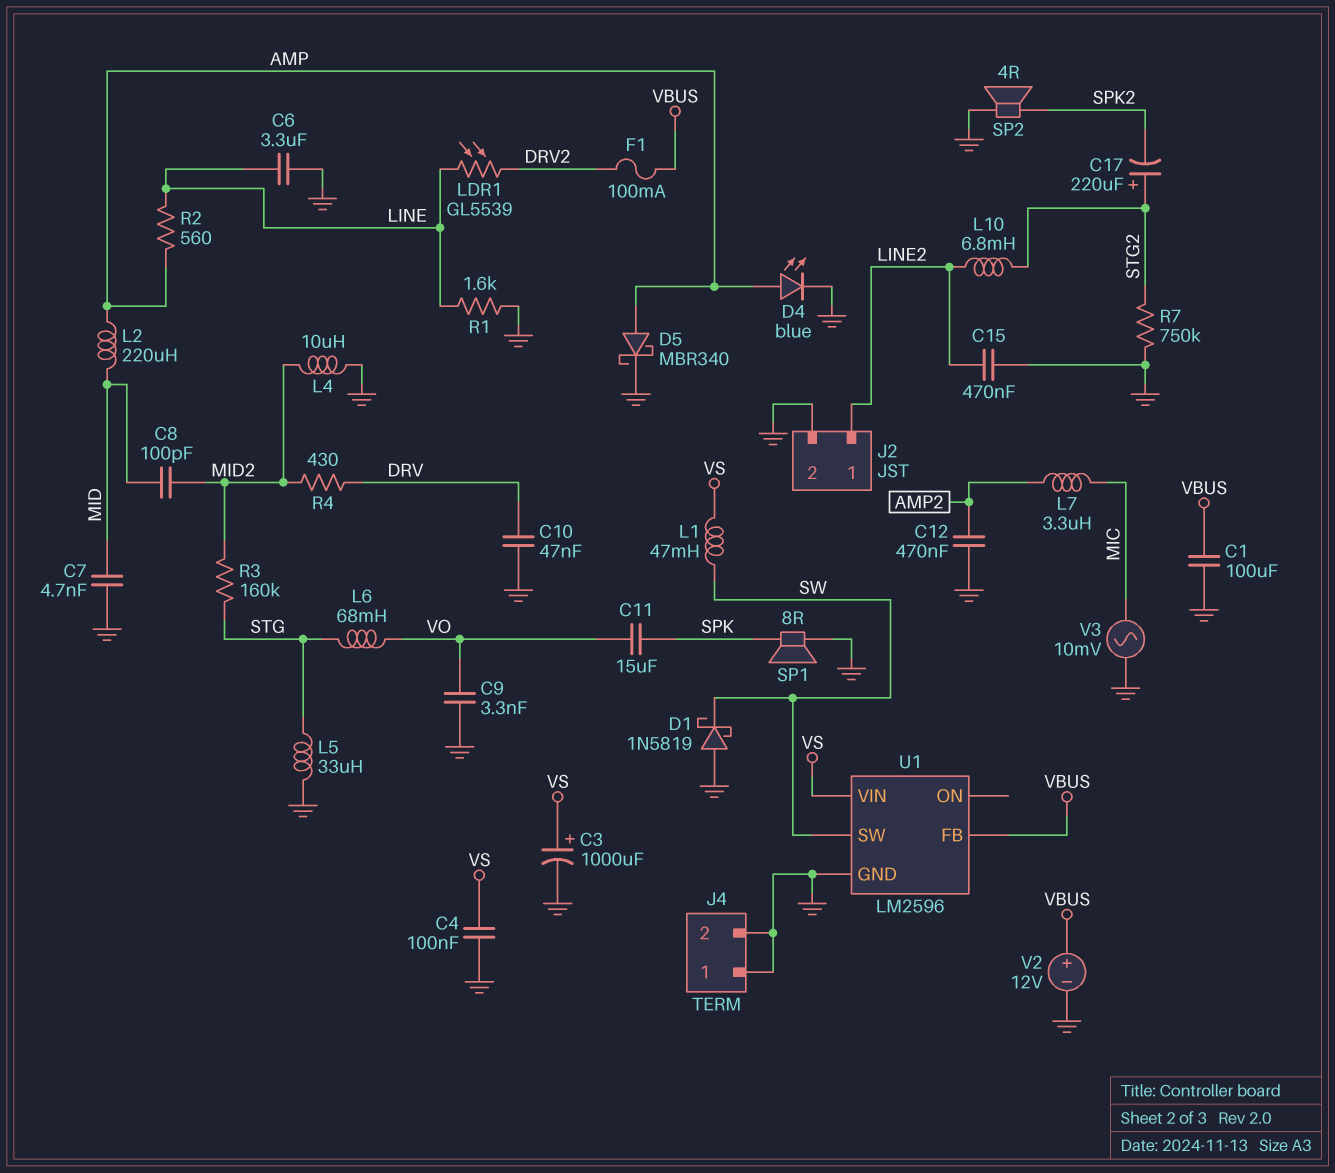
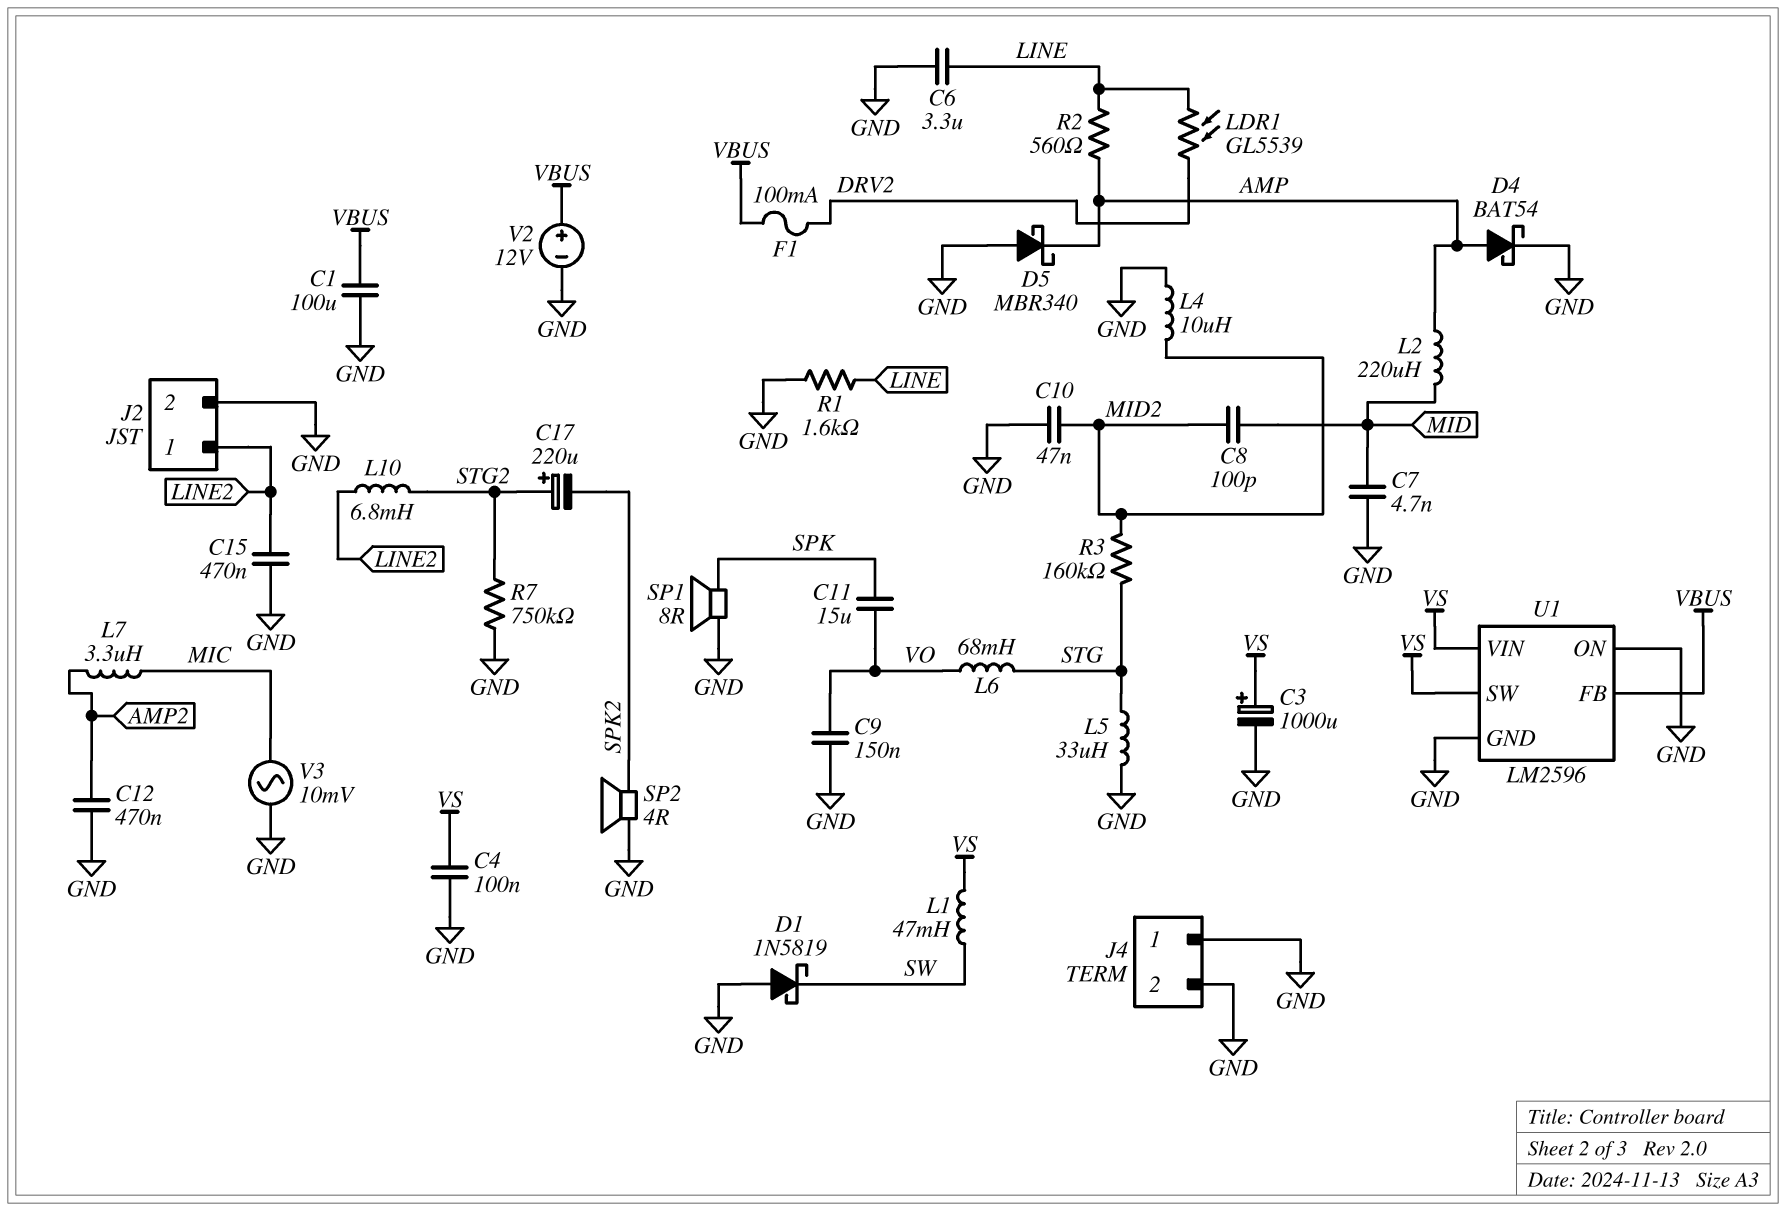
C9: 3.3nF (GND, VO) -> 150nF (GND, VO)
C10: 47nF (DRV, GND) -> 47nF (GND, MID2)
D4: LED blue (A AMP, K GND) -> schottky BAT54 (A AMP, K GND)
D5: schottky MBR340 (A AMP, K GND) -> schottky MBR340 (A GND, K AMP)
R4: 430 (DRV, MID2) -> none
U1 pin ON: none -> GND
U1 pin SW: SW -> VS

What is being asked ->
Leave the pictures behind and transcribe every record above exactly.

Result for this task ->
C9: 3.3nF (GND, VO) -> 150nF (GND, VO)
C10: 47nF (DRV, GND) -> 47nF (GND, MID2)
D4: LED blue (A AMP, K GND) -> schottky BAT54 (A AMP, K GND)
D5: schottky MBR340 (A AMP, K GND) -> schottky MBR340 (A GND, K AMP)
R4: 430 (DRV, MID2) -> none
U1 pin ON: none -> GND
U1 pin SW: SW -> VS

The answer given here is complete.